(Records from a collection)
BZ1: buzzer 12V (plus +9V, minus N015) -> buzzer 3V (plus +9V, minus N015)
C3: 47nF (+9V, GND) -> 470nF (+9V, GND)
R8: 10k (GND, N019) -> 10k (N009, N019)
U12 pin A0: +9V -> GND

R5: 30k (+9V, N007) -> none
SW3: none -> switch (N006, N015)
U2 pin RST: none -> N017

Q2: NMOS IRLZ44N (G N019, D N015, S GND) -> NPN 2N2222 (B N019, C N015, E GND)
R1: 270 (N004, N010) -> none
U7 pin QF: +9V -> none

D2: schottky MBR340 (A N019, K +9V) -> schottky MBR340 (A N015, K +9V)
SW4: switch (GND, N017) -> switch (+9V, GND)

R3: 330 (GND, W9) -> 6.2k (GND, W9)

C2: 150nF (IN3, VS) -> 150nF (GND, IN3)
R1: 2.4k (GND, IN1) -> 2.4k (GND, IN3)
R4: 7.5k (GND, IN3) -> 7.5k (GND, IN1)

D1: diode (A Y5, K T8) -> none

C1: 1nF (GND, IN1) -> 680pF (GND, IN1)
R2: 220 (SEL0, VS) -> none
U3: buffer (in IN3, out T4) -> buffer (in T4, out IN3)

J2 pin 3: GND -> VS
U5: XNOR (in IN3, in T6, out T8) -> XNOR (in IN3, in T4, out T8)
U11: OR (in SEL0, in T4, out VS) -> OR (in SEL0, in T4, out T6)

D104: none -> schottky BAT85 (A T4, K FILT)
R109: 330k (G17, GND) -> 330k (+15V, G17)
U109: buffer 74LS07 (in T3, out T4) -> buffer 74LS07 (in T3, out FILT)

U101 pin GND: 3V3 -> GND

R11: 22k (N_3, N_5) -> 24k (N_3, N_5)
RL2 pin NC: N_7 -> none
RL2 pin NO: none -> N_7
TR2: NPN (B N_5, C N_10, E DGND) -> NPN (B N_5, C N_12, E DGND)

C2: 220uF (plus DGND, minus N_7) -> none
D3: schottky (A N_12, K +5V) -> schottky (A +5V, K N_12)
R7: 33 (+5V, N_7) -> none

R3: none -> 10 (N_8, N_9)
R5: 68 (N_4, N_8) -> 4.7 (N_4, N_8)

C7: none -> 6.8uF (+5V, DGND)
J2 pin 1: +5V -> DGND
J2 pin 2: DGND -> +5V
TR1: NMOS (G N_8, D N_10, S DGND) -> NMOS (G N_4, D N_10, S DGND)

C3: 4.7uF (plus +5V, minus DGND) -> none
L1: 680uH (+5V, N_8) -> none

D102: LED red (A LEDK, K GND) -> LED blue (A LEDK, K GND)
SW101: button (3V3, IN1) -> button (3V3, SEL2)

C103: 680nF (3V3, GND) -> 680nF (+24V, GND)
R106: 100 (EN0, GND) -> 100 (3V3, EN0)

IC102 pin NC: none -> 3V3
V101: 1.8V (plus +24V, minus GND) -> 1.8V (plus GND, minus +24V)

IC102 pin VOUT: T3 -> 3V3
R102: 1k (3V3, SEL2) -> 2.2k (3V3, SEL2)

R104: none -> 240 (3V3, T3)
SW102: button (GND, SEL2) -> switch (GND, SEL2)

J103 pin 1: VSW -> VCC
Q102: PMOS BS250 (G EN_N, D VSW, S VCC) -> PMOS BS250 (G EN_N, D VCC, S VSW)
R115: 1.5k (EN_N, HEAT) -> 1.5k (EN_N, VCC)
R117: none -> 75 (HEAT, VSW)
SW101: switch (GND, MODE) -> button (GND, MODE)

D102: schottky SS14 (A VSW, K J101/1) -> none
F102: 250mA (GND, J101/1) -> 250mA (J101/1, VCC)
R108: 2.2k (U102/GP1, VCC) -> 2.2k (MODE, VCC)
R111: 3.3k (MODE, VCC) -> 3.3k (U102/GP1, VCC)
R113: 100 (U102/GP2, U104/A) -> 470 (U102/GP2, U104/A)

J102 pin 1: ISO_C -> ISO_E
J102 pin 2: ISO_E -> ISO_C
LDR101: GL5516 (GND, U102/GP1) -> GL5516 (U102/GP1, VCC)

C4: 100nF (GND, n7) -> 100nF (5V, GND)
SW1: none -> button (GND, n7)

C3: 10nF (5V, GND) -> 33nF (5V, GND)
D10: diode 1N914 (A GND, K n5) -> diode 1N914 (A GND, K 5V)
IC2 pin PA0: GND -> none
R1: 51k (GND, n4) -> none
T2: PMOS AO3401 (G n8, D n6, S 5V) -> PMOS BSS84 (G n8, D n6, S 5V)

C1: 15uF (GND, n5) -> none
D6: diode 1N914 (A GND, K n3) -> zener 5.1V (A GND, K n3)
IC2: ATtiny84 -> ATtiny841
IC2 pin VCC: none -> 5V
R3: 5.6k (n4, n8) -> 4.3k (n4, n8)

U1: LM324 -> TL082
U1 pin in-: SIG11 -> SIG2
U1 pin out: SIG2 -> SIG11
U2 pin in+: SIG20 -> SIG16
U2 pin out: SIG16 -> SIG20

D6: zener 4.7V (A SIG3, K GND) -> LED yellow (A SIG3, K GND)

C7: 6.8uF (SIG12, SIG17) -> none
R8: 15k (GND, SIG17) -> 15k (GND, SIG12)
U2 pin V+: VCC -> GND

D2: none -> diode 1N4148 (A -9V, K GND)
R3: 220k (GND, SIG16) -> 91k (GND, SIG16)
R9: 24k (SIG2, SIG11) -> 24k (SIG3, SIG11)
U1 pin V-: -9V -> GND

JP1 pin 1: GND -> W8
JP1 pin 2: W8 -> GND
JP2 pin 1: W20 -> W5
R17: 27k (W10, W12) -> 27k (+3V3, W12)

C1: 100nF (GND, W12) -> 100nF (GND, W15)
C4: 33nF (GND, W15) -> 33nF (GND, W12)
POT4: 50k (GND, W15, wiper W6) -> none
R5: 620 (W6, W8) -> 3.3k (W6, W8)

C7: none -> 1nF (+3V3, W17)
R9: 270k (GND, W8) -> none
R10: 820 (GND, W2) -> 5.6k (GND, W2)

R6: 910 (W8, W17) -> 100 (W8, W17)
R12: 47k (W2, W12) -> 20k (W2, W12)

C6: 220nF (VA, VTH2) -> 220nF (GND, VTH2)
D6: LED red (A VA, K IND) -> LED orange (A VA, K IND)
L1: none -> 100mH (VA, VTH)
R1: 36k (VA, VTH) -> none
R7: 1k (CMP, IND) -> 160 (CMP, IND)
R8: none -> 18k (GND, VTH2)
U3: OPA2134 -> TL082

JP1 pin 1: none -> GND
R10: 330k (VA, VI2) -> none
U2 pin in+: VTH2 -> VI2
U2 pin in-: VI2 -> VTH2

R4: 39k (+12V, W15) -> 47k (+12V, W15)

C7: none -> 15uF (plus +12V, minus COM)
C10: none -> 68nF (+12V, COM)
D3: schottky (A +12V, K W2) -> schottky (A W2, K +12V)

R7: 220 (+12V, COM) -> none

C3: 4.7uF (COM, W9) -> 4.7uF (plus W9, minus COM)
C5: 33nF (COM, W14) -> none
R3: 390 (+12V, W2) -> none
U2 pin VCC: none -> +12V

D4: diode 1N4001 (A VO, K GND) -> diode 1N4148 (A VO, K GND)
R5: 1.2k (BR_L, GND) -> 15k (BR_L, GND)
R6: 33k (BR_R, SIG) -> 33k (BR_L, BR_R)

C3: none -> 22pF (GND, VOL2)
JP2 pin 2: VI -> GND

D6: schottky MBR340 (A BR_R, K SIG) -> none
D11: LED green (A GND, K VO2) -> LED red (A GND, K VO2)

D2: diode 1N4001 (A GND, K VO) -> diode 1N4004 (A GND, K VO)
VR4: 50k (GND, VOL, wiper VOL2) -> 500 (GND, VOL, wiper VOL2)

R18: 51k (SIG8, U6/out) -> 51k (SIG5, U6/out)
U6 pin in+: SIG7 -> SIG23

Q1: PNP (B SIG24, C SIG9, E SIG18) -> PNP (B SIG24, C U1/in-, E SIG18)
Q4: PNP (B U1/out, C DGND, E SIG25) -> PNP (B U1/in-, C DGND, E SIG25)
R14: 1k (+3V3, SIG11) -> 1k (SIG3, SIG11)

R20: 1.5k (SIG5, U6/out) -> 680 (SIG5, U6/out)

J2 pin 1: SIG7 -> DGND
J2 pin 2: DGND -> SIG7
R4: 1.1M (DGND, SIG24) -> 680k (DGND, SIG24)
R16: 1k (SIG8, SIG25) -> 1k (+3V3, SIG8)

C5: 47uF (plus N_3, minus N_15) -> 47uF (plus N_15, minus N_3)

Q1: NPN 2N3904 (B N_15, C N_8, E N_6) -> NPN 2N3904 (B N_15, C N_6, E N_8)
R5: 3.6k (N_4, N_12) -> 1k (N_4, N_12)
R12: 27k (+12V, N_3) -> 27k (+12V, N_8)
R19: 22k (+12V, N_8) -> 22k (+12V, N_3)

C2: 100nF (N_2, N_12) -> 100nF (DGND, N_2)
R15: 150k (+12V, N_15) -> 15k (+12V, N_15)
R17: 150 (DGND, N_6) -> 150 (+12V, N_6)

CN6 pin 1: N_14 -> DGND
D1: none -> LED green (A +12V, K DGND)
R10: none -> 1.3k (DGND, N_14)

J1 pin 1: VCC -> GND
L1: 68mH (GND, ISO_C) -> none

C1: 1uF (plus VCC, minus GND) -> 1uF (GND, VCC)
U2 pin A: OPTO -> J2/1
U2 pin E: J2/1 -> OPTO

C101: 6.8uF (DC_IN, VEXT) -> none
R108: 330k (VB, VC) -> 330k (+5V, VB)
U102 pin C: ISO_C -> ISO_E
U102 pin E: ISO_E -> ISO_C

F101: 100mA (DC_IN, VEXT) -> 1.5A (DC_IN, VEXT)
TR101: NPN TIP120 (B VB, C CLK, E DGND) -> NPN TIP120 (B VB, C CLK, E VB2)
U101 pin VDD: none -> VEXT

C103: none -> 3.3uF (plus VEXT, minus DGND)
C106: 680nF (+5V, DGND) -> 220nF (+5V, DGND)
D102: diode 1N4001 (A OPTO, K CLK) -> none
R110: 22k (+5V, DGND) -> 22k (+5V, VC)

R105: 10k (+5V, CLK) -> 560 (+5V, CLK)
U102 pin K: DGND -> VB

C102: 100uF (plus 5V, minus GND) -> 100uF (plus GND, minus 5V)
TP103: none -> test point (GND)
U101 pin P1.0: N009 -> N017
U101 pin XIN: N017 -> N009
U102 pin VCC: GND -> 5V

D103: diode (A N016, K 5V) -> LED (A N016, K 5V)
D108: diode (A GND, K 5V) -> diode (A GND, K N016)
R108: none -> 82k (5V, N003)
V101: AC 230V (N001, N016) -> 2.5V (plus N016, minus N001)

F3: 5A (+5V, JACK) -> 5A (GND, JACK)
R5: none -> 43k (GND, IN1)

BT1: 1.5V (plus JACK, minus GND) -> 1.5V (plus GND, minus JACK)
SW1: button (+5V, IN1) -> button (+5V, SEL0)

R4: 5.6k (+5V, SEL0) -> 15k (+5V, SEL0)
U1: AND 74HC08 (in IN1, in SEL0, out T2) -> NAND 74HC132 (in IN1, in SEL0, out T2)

TASK DETAILS. From the records above, copy only the lines starting with the line that holds "U109: buffer 74LS07" and going on through the line that holds "IC102 pin NC: none -> 3V3", exactly as written.

REPLY.
U109: buffer 74LS07 (in T3, out T4) -> buffer 74LS07 (in T3, out FILT)

U101 pin GND: 3V3 -> GND

R11: 22k (N_3, N_5) -> 24k (N_3, N_5)
RL2 pin NC: N_7 -> none
RL2 pin NO: none -> N_7
TR2: NPN (B N_5, C N_10, E DGND) -> NPN (B N_5, C N_12, E DGND)

C2: 220uF (plus DGND, minus N_7) -> none
D3: schottky (A N_12, K +5V) -> schottky (A +5V, K N_12)
R7: 33 (+5V, N_7) -> none

R3: none -> 10 (N_8, N_9)
R5: 68 (N_4, N_8) -> 4.7 (N_4, N_8)

C7: none -> 6.8uF (+5V, DGND)
J2 pin 1: +5V -> DGND
J2 pin 2: DGND -> +5V
TR1: NMOS (G N_8, D N_10, S DGND) -> NMOS (G N_4, D N_10, S DGND)

C3: 4.7uF (plus +5V, minus DGND) -> none
L1: 680uH (+5V, N_8) -> none

D102: LED red (A LEDK, K GND) -> LED blue (A LEDK, K GND)
SW101: button (3V3, IN1) -> button (3V3, SEL2)

C103: 680nF (3V3, GND) -> 680nF (+24V, GND)
R106: 100 (EN0, GND) -> 100 (3V3, EN0)

IC102 pin NC: none -> 3V3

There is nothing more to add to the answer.